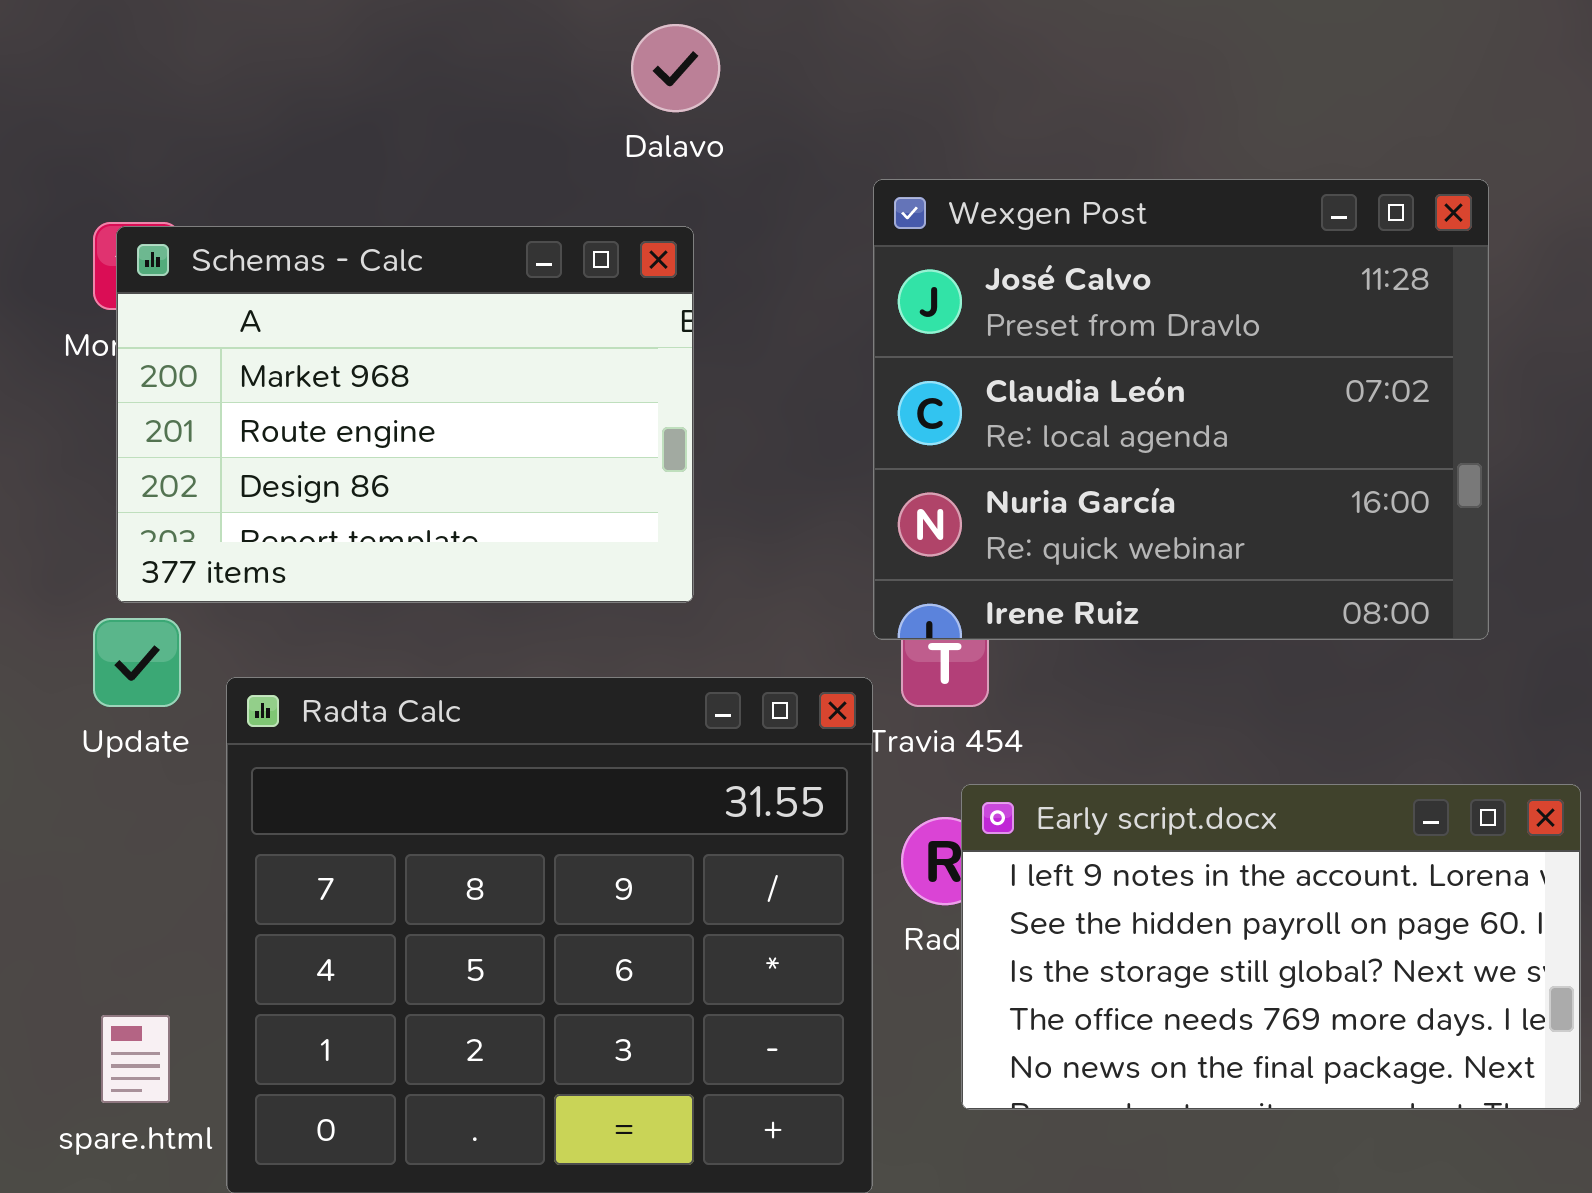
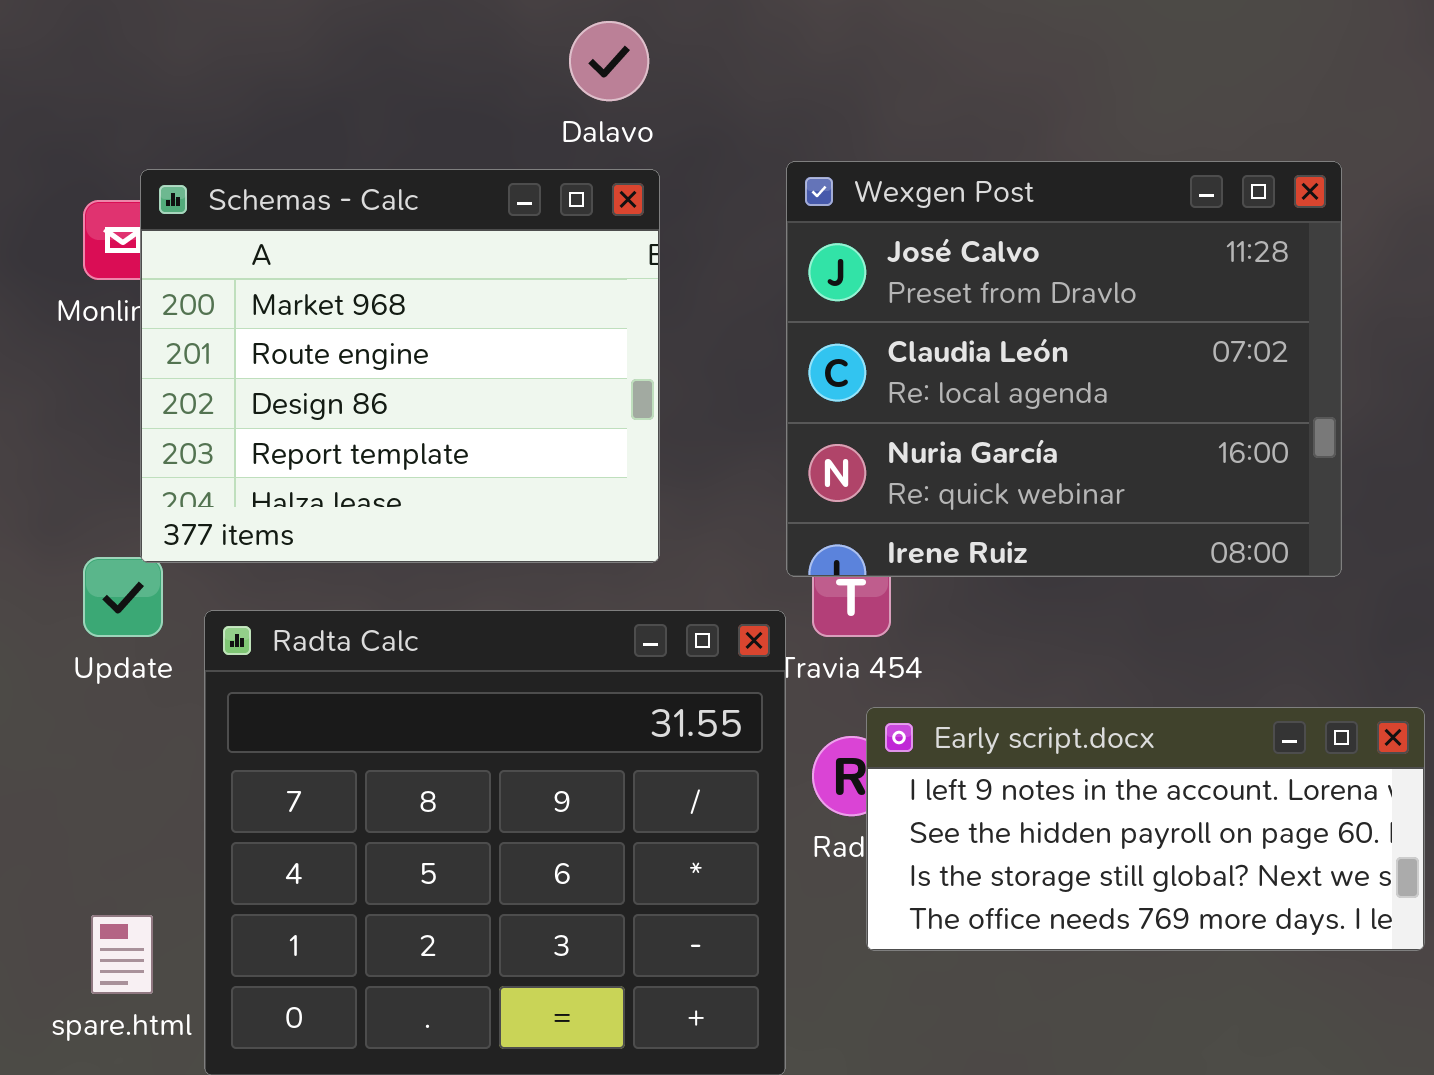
Schemas - Calc: [116,226,694,603] -> [140,169,660,563], moved, resized
Early script.docx: [961,784,1581,1110] -> [866,707,1425,951], resized

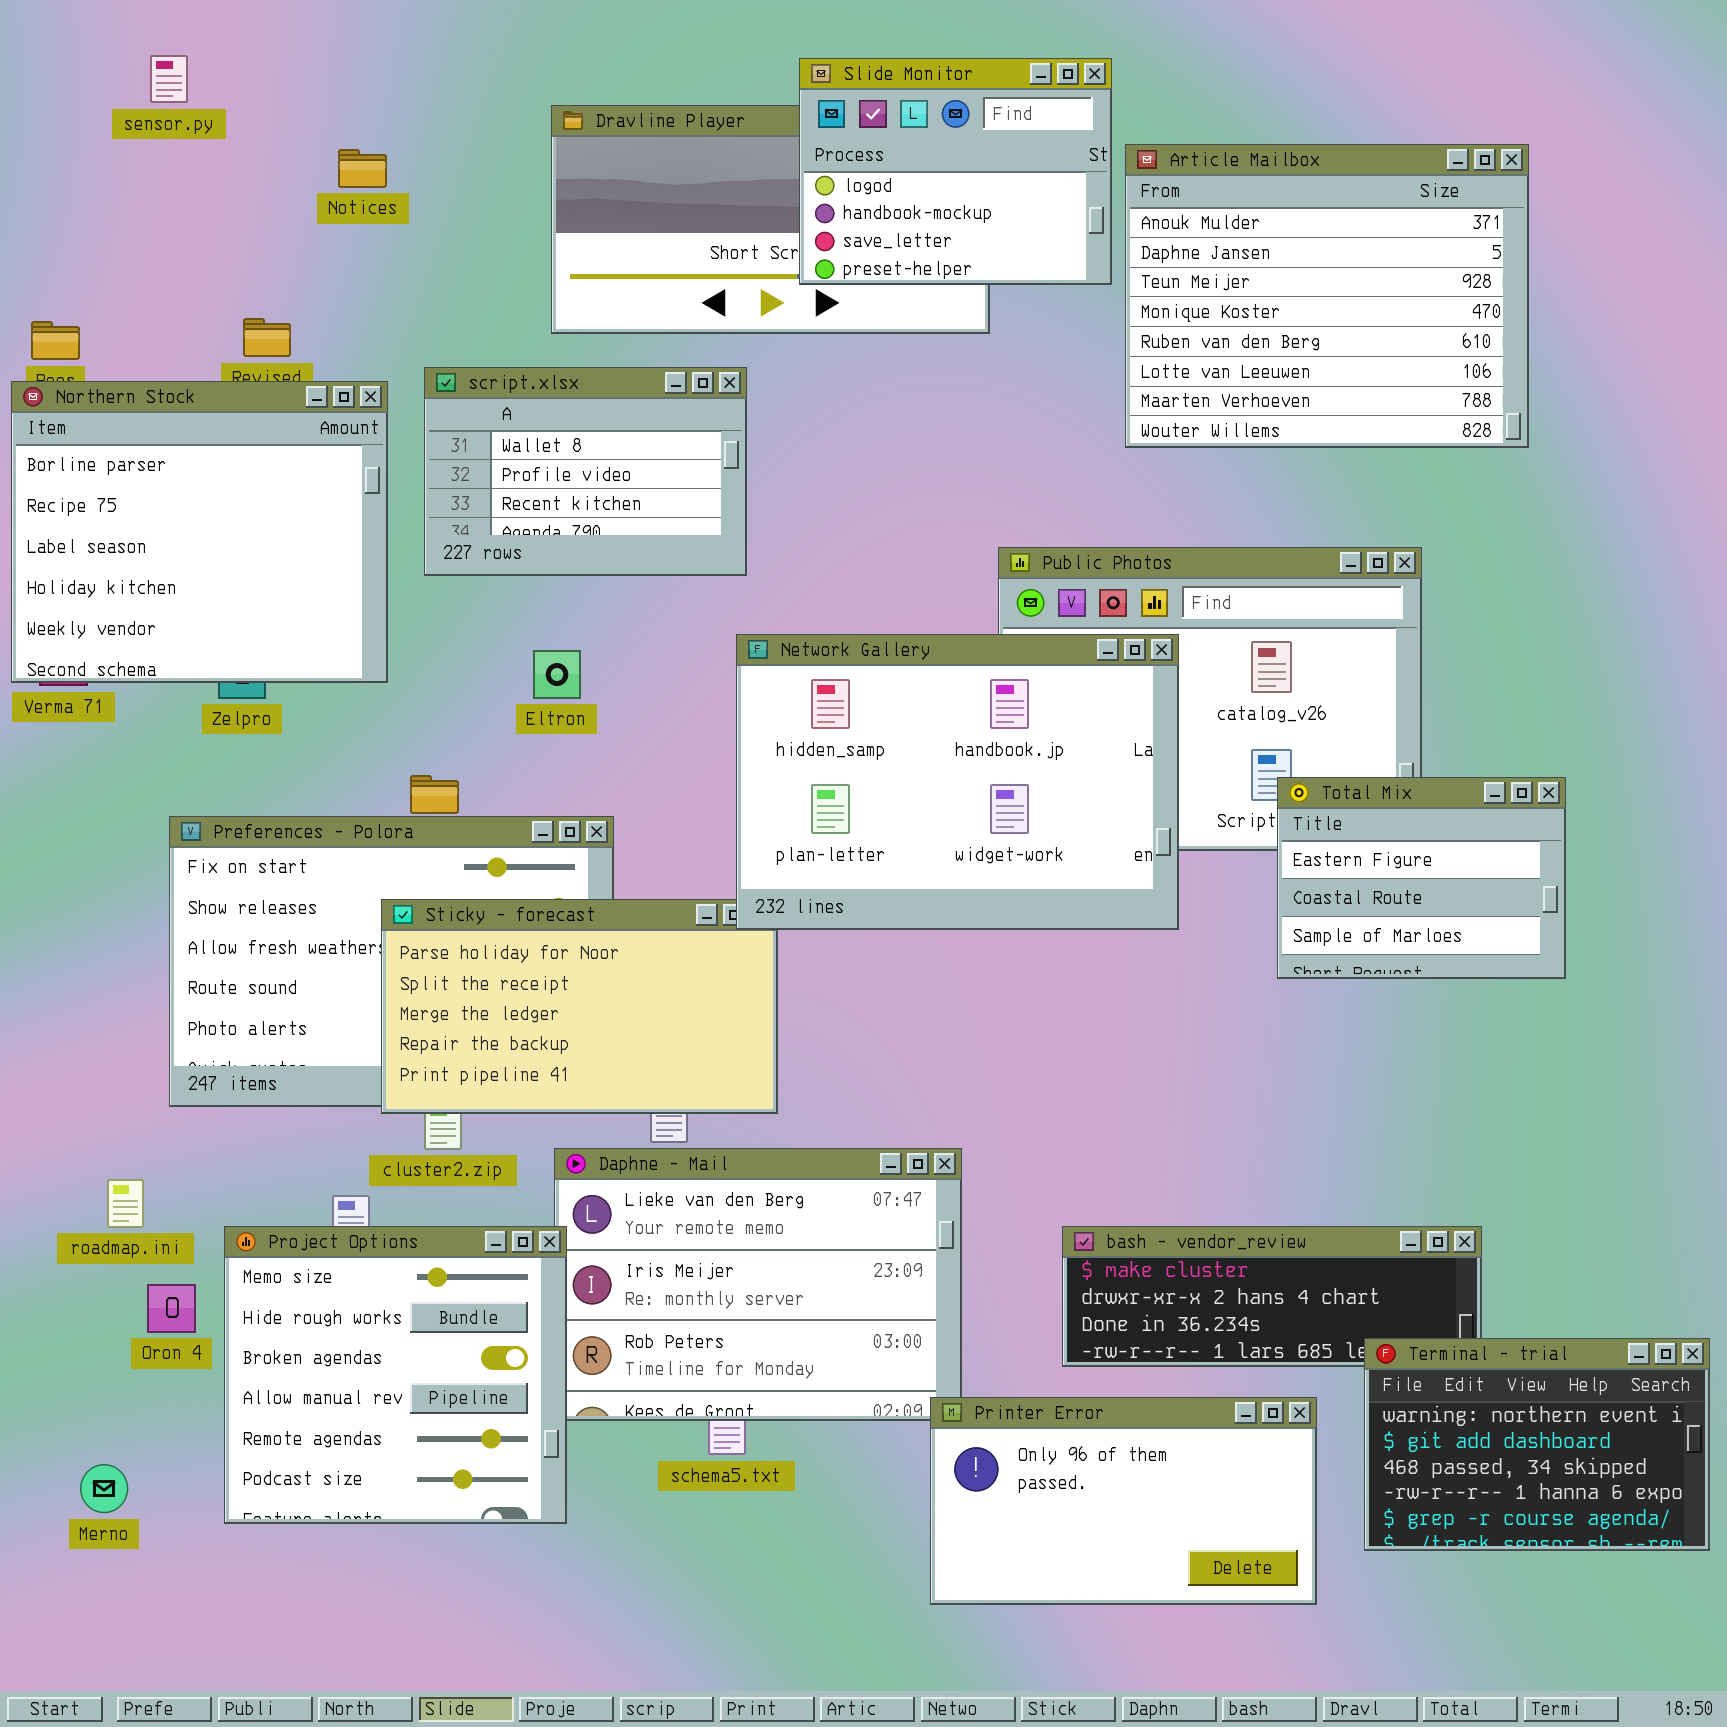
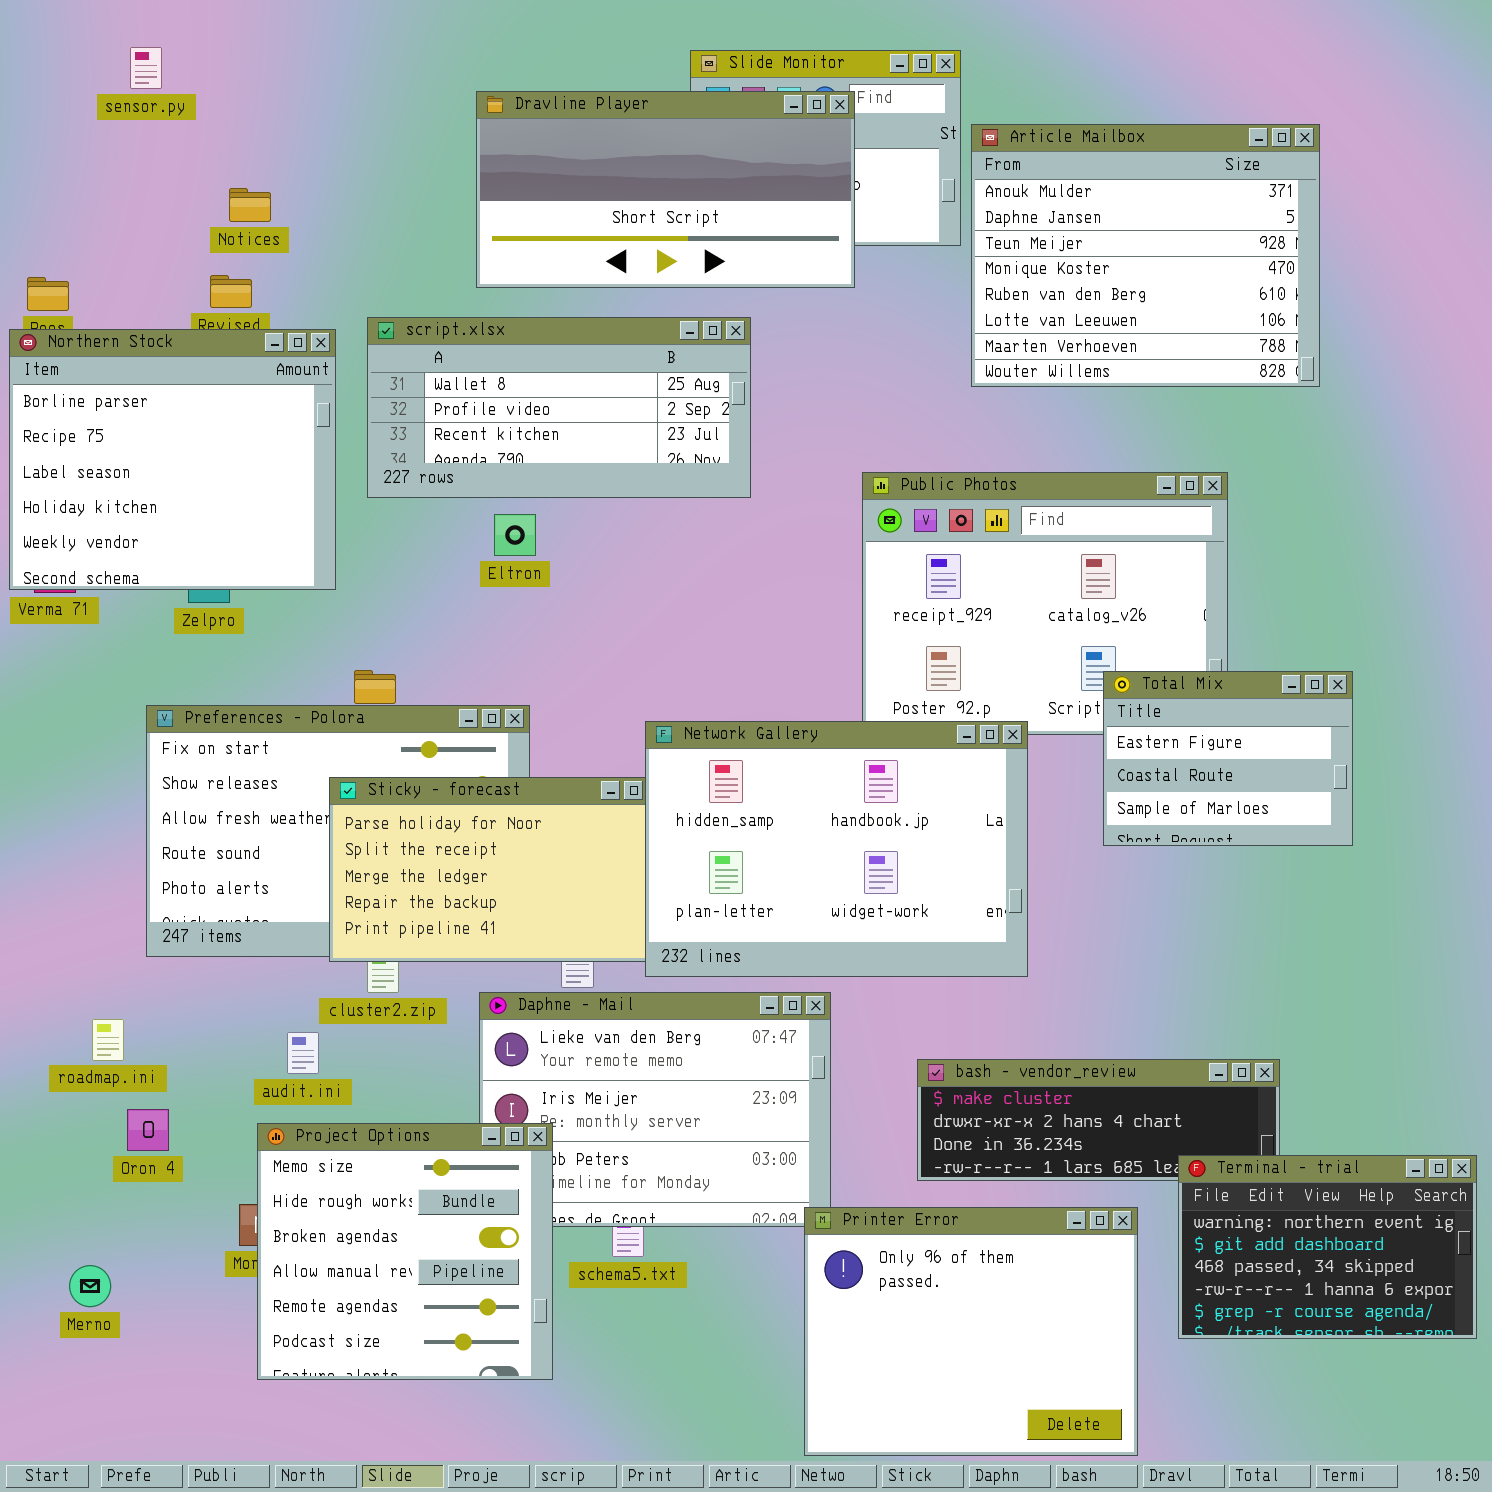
Dravline Player: [551,105,990,334] -> [476,91,855,288], raised
Notices: [338,149,387,188] -> [229,188,271,222], moved
script.xlsx: [424,367,747,576] -> [367,317,751,498], resized
Network Gallery: [736,634,1179,930] -> [645,721,1028,977], moved
Eltron: [533,650,581,699] -> [494,514,536,556], moved
Project Options: [224,1226,567,1524] -> [257,1123,553,1380], moved
Printer Error: [930,1397,1317,1605] -> [804,1207,1138,1456], resized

* * * * * * * * *

DIRECTIONS:
Leaving out the pictures, restate the listing above exactly.

SOLUTION:
Schemas - Calc: [116,226,694,603] -> [140,169,660,563], moved, resized
Early script.docx: [961,784,1581,1110] -> [866,707,1425,951], resized

Dravline Player: [551,105,990,334] -> [476,91,855,288], raised
Notices: [338,149,387,188] -> [229,188,271,222], moved
script.xlsx: [424,367,747,576] -> [367,317,751,498], resized
Network Gallery: [736,634,1179,930] -> [645,721,1028,977], moved
Eltron: [533,650,581,699] -> [494,514,536,556], moved
Project Options: [224,1226,567,1524] -> [257,1123,553,1380], moved
Printer Error: [930,1397,1317,1605] -> [804,1207,1138,1456], resized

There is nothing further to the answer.